WORK INSTRUCTIONS: Reproduce, from the lines below, exactly the stretch that begins at the line containing "none -> lime brick C5:E5 level 1" and ends at the line containing "none -> tan brick E14:J14 level 1", both included.

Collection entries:
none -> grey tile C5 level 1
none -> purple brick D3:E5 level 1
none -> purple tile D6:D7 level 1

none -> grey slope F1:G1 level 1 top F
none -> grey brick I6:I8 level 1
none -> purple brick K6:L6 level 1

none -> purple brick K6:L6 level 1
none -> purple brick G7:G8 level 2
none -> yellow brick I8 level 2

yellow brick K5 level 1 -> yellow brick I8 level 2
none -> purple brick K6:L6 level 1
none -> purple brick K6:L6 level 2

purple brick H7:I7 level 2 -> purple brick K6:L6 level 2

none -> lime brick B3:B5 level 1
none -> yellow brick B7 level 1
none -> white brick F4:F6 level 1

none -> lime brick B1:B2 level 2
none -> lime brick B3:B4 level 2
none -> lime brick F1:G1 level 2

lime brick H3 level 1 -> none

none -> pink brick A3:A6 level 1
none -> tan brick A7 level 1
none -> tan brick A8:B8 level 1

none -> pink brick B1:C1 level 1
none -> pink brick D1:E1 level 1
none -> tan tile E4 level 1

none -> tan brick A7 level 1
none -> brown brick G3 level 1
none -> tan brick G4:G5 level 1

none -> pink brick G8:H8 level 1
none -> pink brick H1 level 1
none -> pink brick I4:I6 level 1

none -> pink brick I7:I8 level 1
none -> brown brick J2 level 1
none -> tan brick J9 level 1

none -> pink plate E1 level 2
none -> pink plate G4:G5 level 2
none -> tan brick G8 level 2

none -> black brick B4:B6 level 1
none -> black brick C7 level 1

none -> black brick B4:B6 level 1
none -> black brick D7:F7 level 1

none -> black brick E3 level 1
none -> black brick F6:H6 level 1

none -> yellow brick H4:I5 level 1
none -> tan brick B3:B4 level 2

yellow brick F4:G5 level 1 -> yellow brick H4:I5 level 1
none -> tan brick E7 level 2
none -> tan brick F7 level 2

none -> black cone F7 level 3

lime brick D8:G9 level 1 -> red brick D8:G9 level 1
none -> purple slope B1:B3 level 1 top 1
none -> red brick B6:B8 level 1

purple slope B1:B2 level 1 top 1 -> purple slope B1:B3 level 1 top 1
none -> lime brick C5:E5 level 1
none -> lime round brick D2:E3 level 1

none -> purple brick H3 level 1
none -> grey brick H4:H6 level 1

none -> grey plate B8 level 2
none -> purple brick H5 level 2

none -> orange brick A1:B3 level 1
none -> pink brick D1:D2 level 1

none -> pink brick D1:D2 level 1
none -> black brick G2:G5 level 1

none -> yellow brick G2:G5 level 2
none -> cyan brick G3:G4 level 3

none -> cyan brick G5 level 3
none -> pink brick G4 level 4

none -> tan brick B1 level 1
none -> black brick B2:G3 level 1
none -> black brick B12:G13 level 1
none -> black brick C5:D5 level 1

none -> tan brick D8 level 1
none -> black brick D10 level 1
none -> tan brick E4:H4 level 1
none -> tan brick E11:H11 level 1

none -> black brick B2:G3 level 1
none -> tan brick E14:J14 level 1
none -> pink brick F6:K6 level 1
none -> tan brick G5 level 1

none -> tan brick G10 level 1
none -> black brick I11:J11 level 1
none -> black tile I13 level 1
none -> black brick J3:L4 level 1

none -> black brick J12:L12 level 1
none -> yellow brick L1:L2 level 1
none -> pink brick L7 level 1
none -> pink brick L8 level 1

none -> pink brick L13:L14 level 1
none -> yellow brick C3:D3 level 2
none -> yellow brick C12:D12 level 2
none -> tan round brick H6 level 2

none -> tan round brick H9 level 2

ANSWER:
none -> lime brick C5:E5 level 1
none -> lime round brick D2:E3 level 1

none -> purple brick H3 level 1
none -> grey brick H4:H6 level 1

none -> grey plate B8 level 2
none -> purple brick H5 level 2

none -> orange brick A1:B3 level 1
none -> pink brick D1:D2 level 1

none -> pink brick D1:D2 level 1
none -> black brick G2:G5 level 1

none -> yellow brick G2:G5 level 2
none -> cyan brick G3:G4 level 3

none -> cyan brick G5 level 3
none -> pink brick G4 level 4

none -> tan brick B1 level 1
none -> black brick B2:G3 level 1
none -> black brick B12:G13 level 1
none -> black brick C5:D5 level 1

none -> tan brick D8 level 1
none -> black brick D10 level 1
none -> tan brick E4:H4 level 1
none -> tan brick E11:H11 level 1

none -> black brick B2:G3 level 1
none -> tan brick E14:J14 level 1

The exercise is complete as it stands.